▶ [Data]:
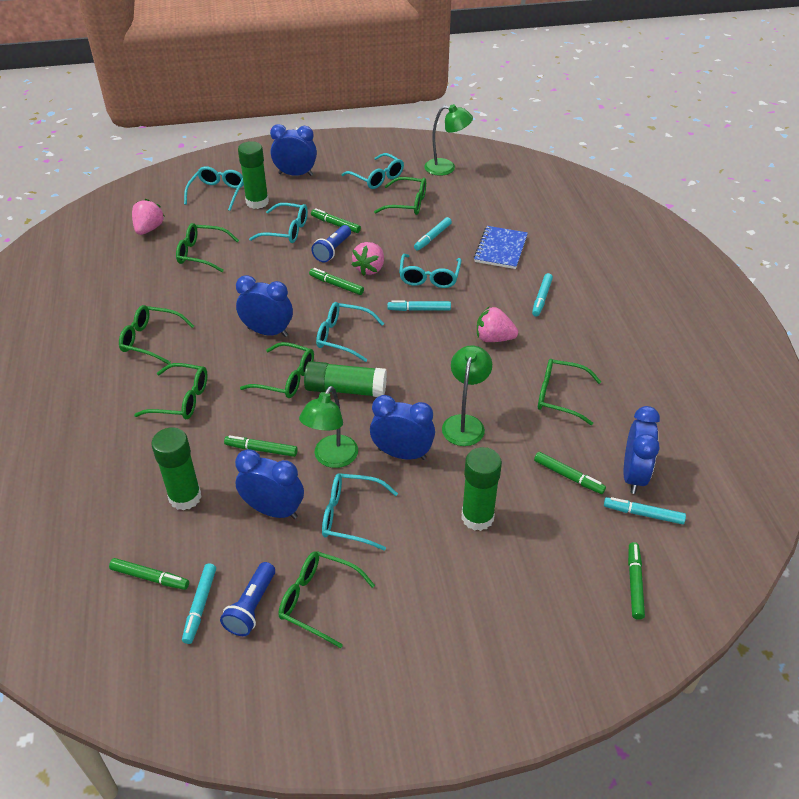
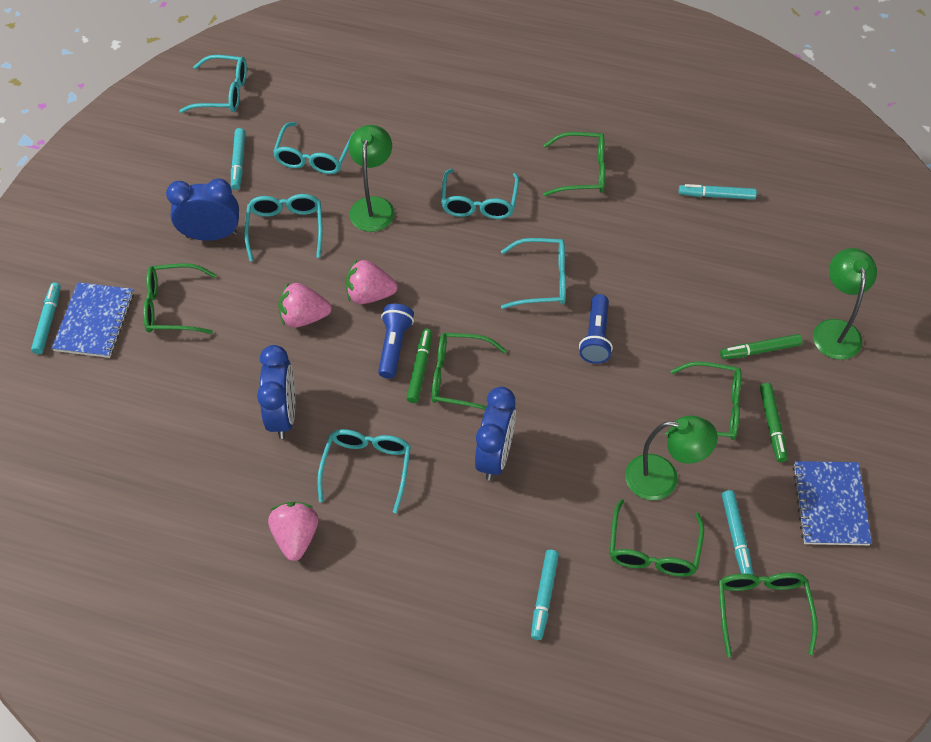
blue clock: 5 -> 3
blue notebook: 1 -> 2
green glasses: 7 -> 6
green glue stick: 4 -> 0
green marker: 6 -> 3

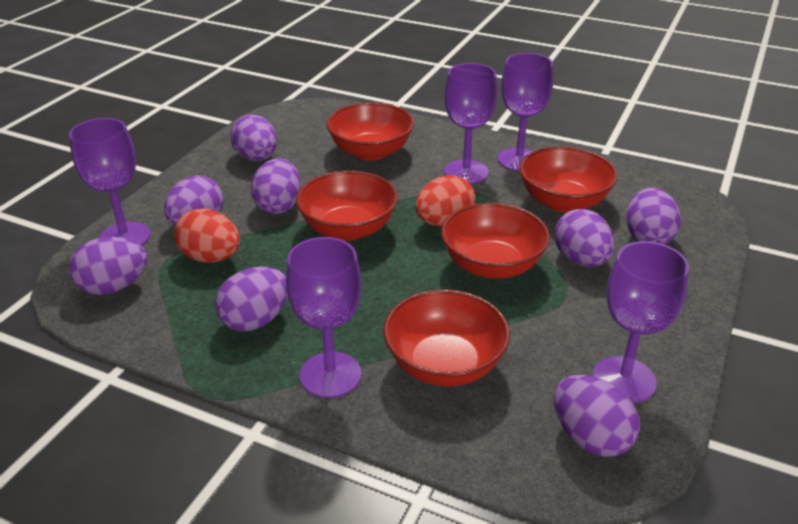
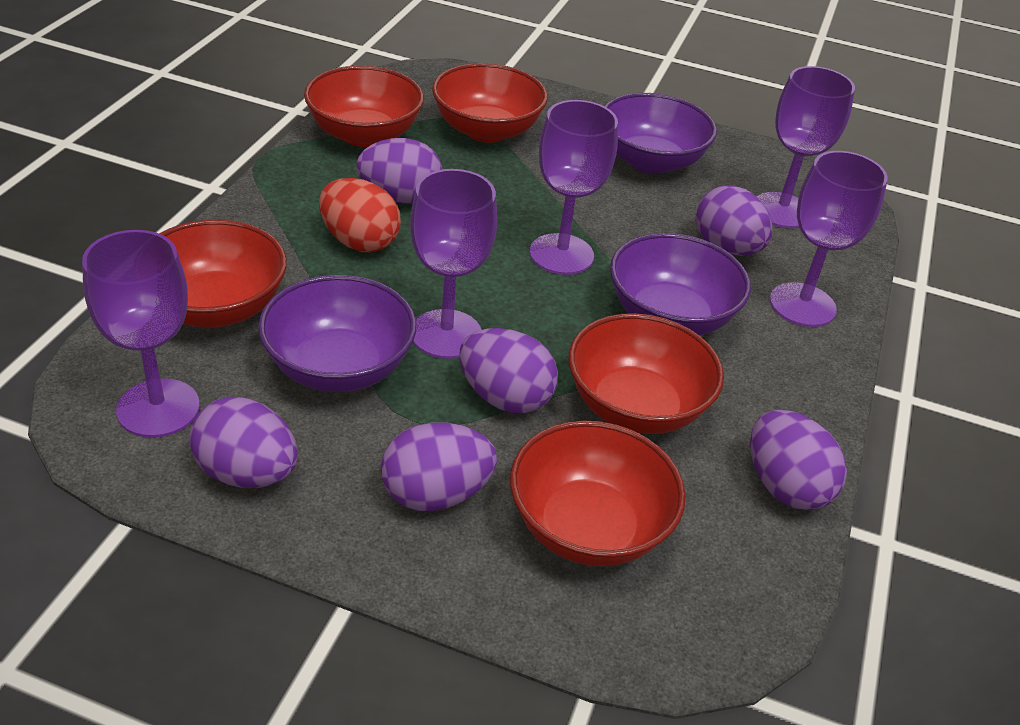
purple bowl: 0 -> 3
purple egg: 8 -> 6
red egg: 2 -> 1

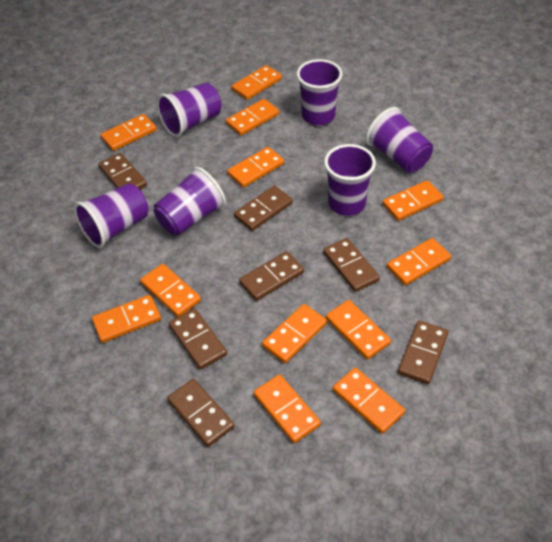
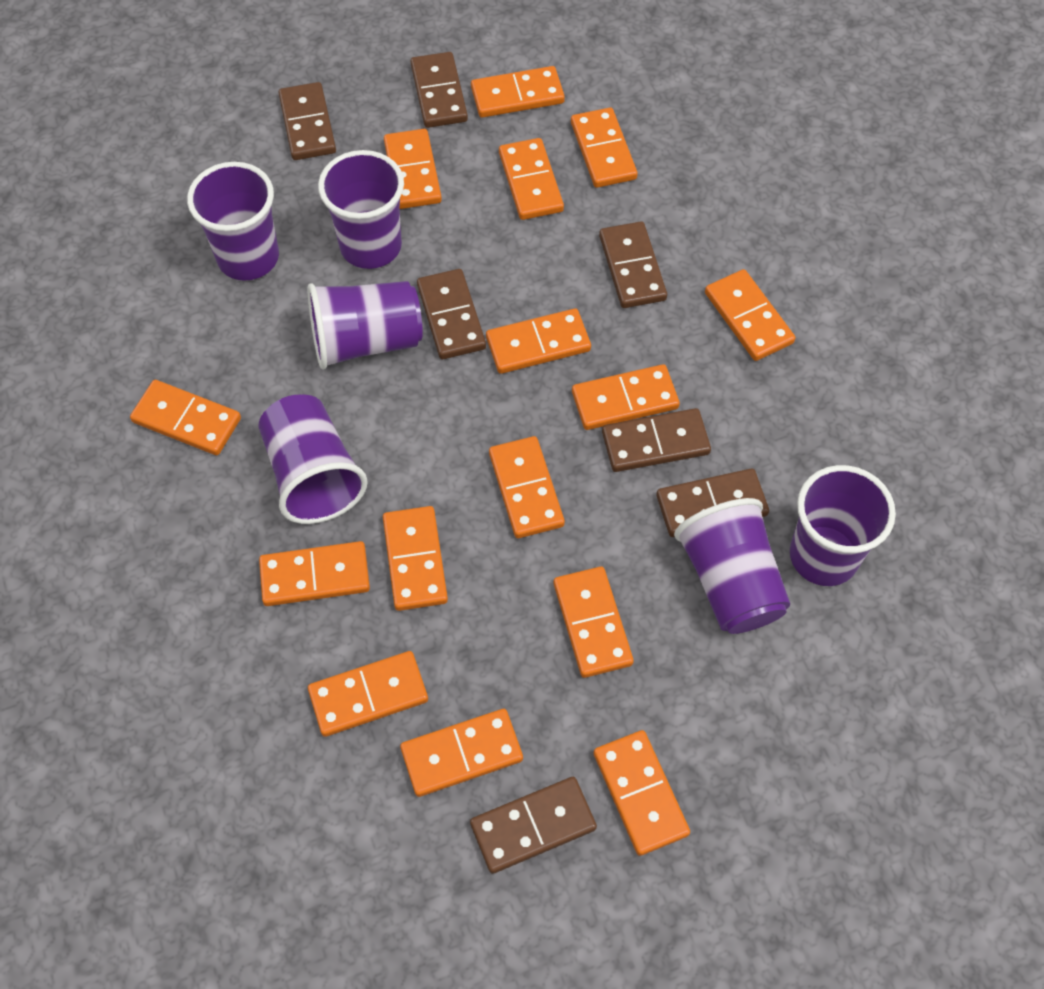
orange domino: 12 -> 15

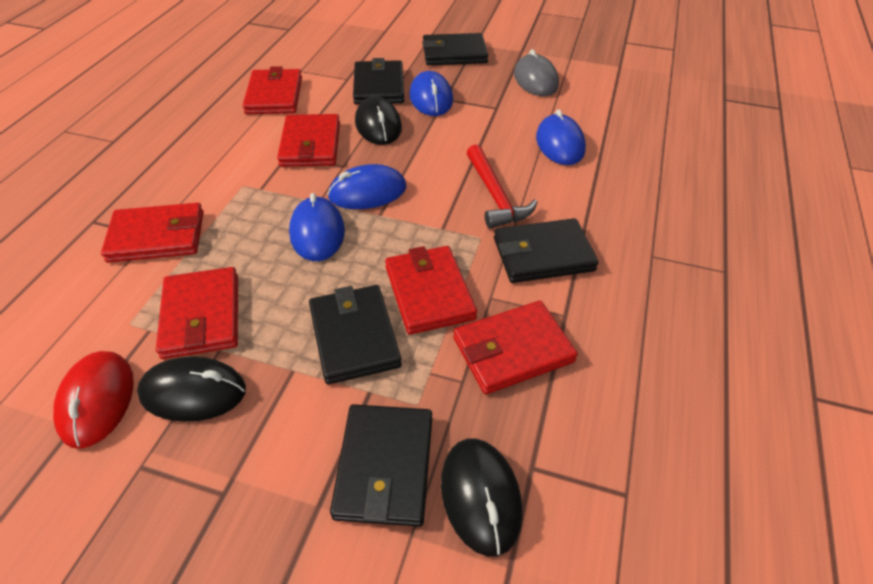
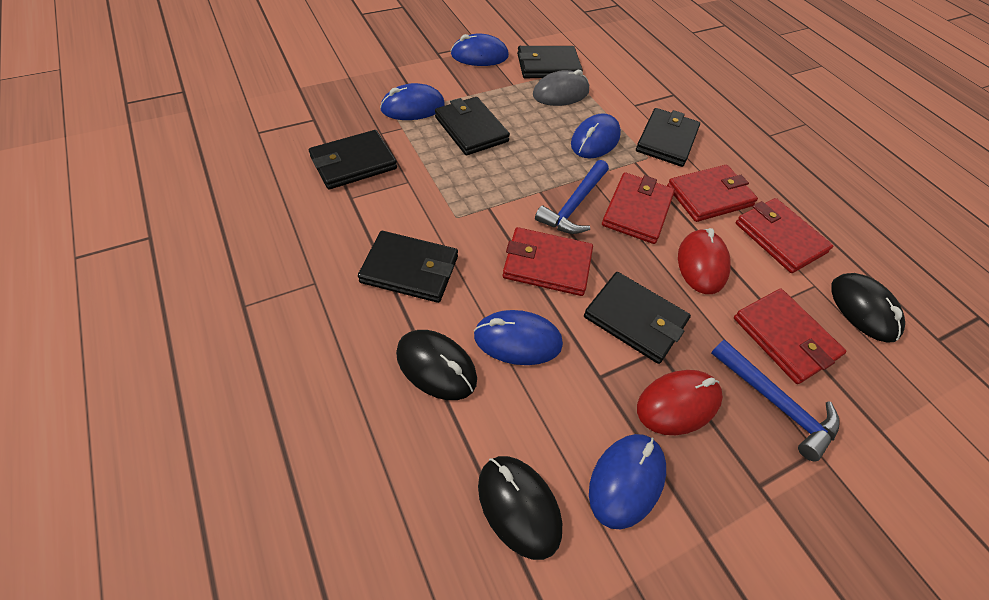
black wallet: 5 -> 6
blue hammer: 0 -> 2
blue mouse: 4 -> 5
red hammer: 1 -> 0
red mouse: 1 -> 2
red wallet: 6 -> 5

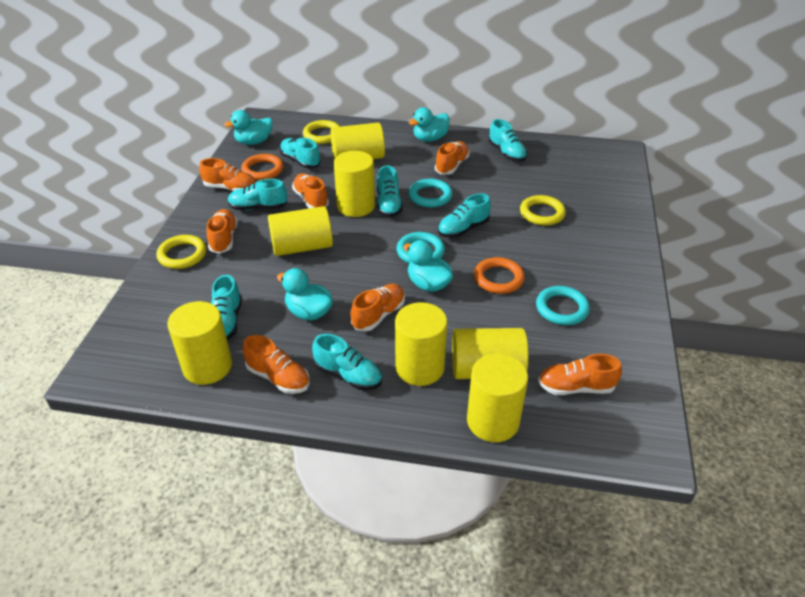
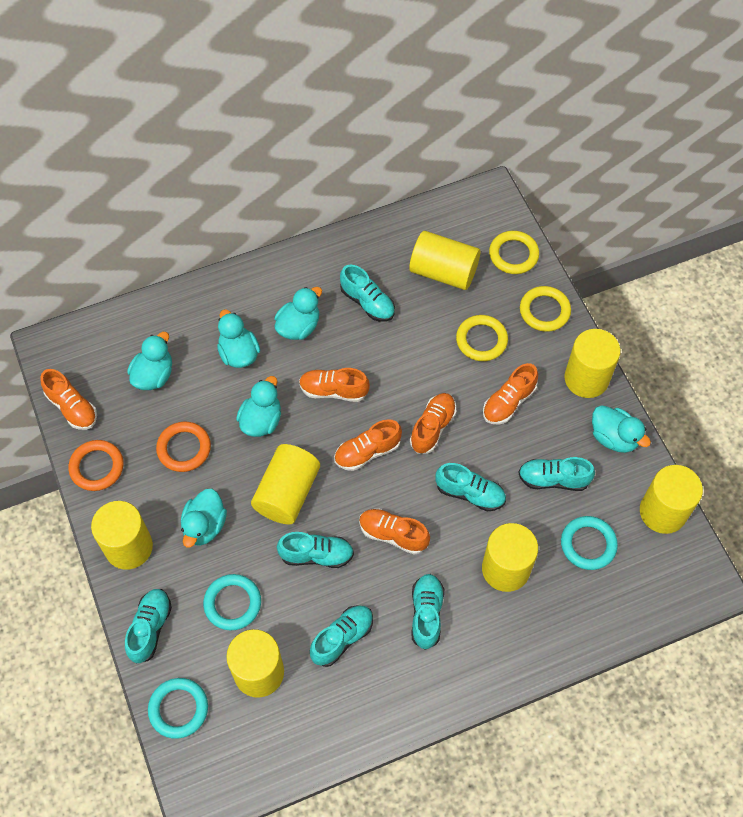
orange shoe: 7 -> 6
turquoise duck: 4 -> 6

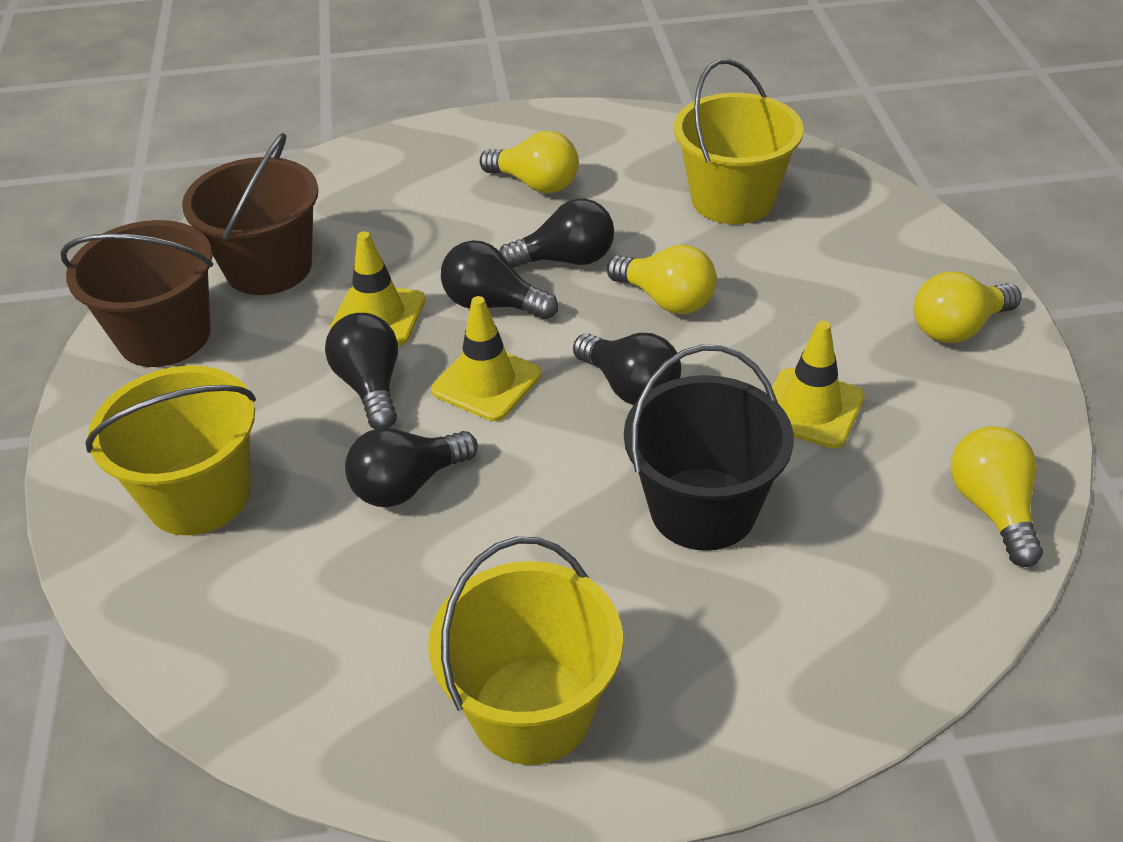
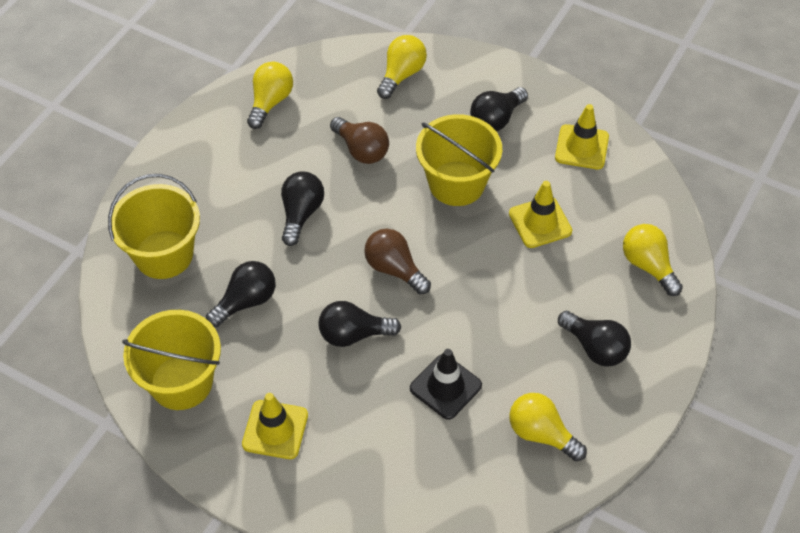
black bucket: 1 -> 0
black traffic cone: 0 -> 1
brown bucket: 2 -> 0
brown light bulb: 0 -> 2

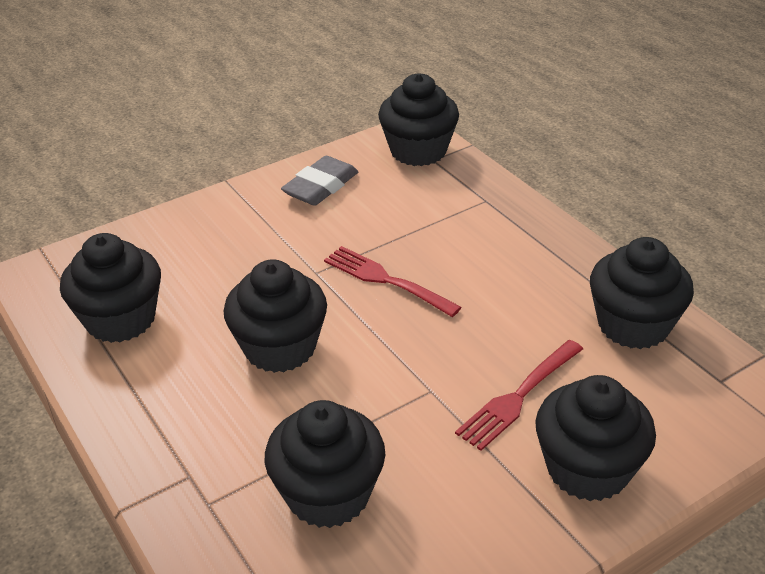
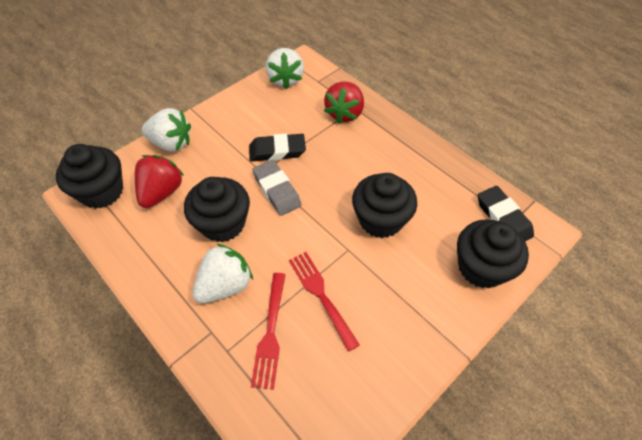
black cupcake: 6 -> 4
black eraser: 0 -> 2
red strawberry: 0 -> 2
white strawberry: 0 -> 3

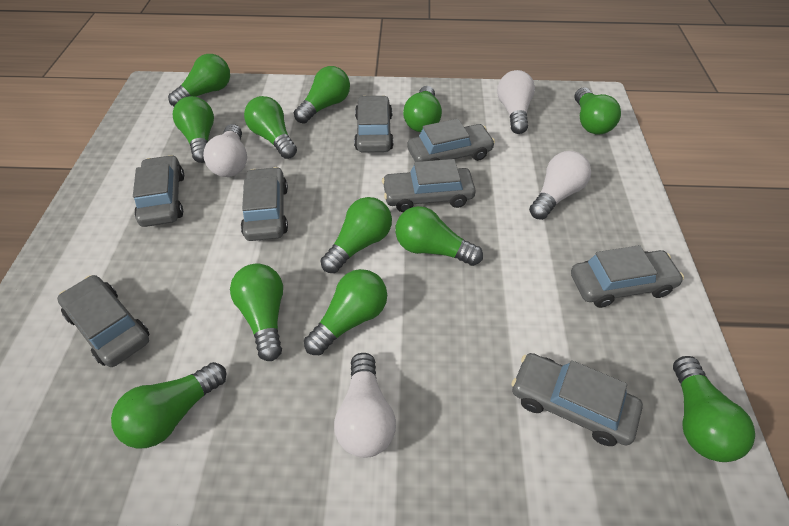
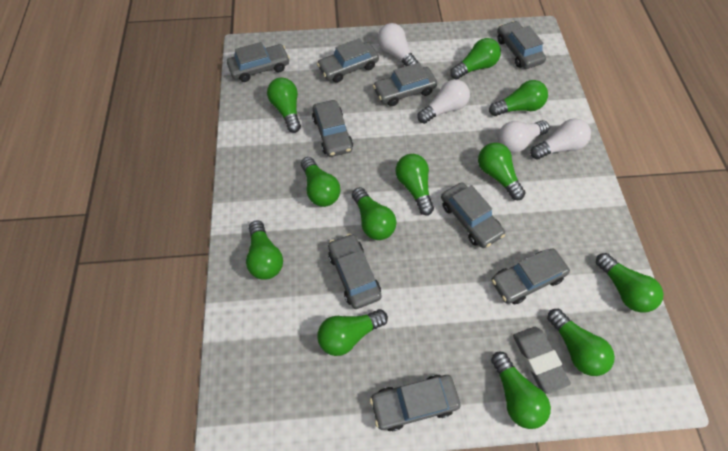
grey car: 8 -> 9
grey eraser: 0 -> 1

▶ [Exercise brief]: The lines to write out are those from the first line of the listing above through the line bearing "black eraser: 0 -> 2", both included, copied exactly with pictures dropped.

▶ [Result]:
blue clock: 5 -> 3
blue notebook: 1 -> 2
green glasses: 7 -> 6
green glue stick: 4 -> 0
green marker: 6 -> 3

purple bowl: 0 -> 3
purple egg: 8 -> 6
red egg: 2 -> 1

orange domino: 12 -> 15

black wallet: 5 -> 6
blue hammer: 0 -> 2
blue mouse: 4 -> 5
red hammer: 1 -> 0
red mouse: 1 -> 2
red wallet: 6 -> 5

orange shoe: 7 -> 6
turquoise duck: 4 -> 6

black bucket: 1 -> 0
black traffic cone: 0 -> 1
brown bucket: 2 -> 0
brown light bulb: 0 -> 2

black cupcake: 6 -> 4
black eraser: 0 -> 2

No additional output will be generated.